(Aim of the exercise) With the pictures left out, output the records below exactly.

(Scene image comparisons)
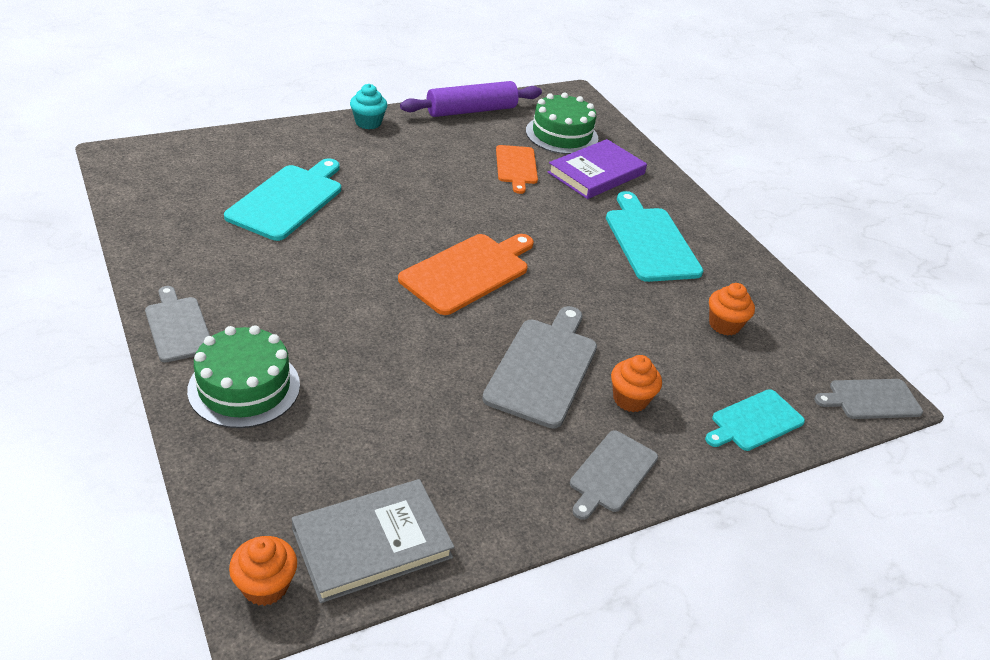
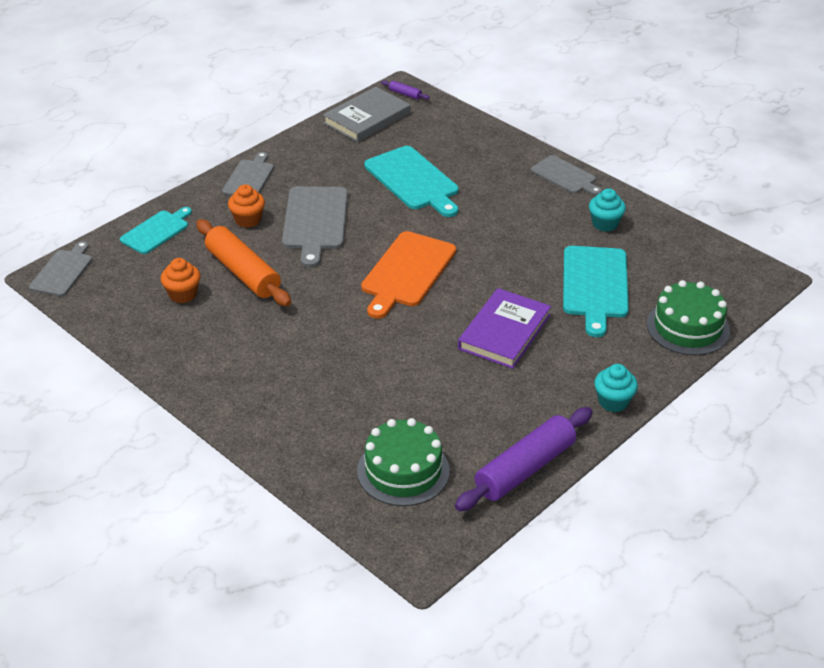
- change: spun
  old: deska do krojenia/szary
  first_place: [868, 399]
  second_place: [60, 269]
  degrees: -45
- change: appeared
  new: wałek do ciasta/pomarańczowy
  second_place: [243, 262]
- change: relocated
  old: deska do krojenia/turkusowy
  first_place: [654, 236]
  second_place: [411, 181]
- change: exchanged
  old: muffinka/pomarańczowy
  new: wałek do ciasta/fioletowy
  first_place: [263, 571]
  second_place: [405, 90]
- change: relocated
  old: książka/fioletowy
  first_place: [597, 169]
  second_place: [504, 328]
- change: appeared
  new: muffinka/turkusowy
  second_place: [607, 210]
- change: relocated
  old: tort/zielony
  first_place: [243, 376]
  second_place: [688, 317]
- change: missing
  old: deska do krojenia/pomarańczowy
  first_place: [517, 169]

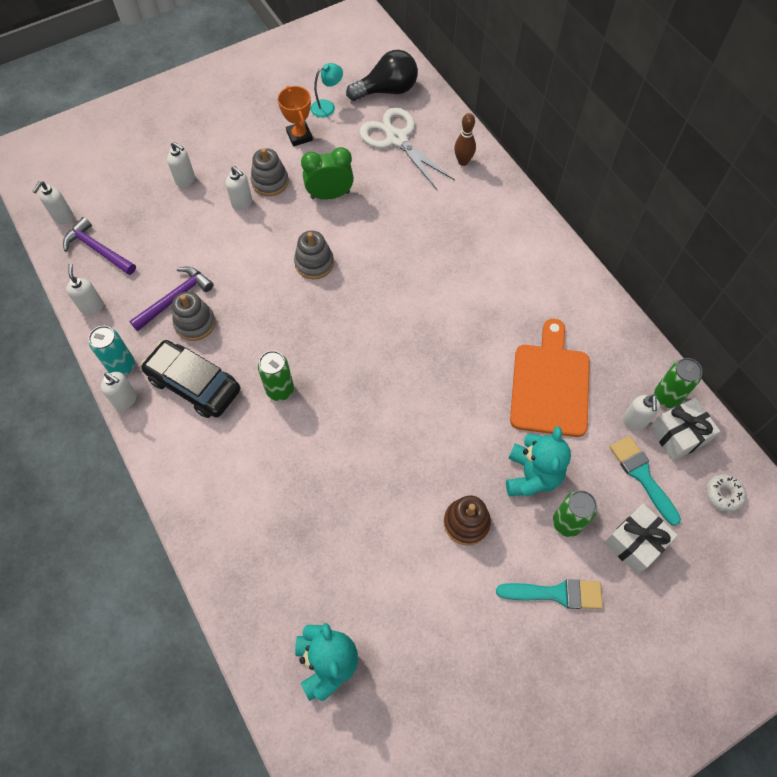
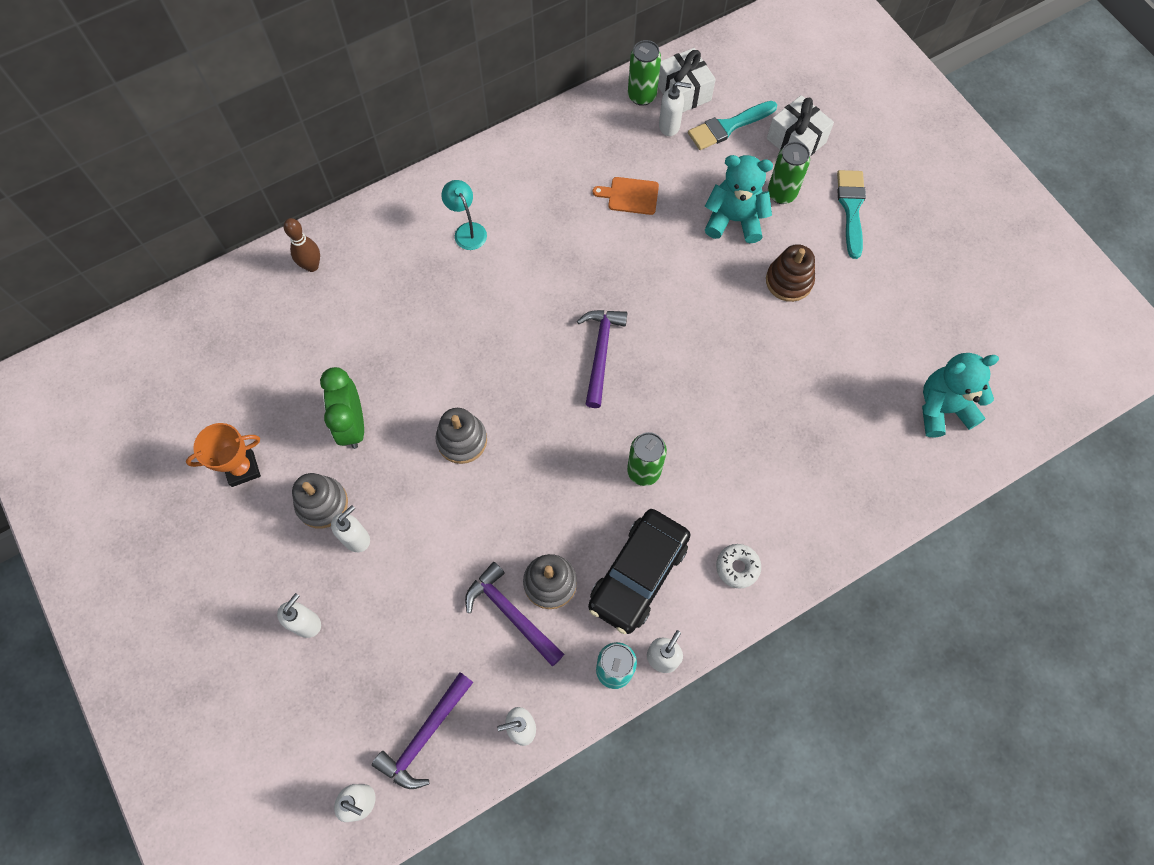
- change: relocated
  old: lampka/turkusowy
  first_place: [326, 90]
  second_place: [464, 215]
- change: appeared
  new: młotek/fioletowy
  second_place: [602, 359]
- change: size
  old: deska do krojenia/pomarańczowy
  first_place: [550, 378]
  second_place: [626, 196]
  factor: 0.47
- change: relocated
  old: donut/biały
  first_place: [726, 493]
  second_place: [738, 566]
- change: missing
  old: żarówka/czarny
  first_place: [382, 75]
- change: missing
  old: nożyczki/biały
  first_place: [407, 148]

(Written response)
- change: spun
  old: deska do krojenia/szary
  first_place: [868, 399]
  second_place: [60, 269]
  degrees: -45
- change: appeared
  new: wałek do ciasta/pomarańczowy
  second_place: [243, 262]
- change: relocated
  old: deska do krojenia/turkusowy
  first_place: [654, 236]
  second_place: [411, 181]
- change: exchanged
  old: muffinka/pomarańczowy
  new: wałek do ciasta/fioletowy
  first_place: [263, 571]
  second_place: [405, 90]
- change: relocated
  old: książka/fioletowy
  first_place: [597, 169]
  second_place: [504, 328]
- change: appeared
  new: muffinka/turkusowy
  second_place: [607, 210]
- change: relocated
  old: tort/zielony
  first_place: [243, 376]
  second_place: [688, 317]
- change: missing
  old: deska do krojenia/pomarańczowy
  first_place: [517, 169]

- change: relocated
  old: lampka/turkusowy
  first_place: [326, 90]
  second_place: [464, 215]
- change: appeared
  new: młotek/fioletowy
  second_place: [602, 359]
- change: size
  old: deska do krojenia/pomarańczowy
  first_place: [550, 378]
  second_place: [626, 196]
  factor: 0.47
- change: relocated
  old: donut/biały
  first_place: [726, 493]
  second_place: [738, 566]
- change: missing
  old: żarówka/czarny
  first_place: [382, 75]
- change: missing
  old: nożyczki/biały
  first_place: [407, 148]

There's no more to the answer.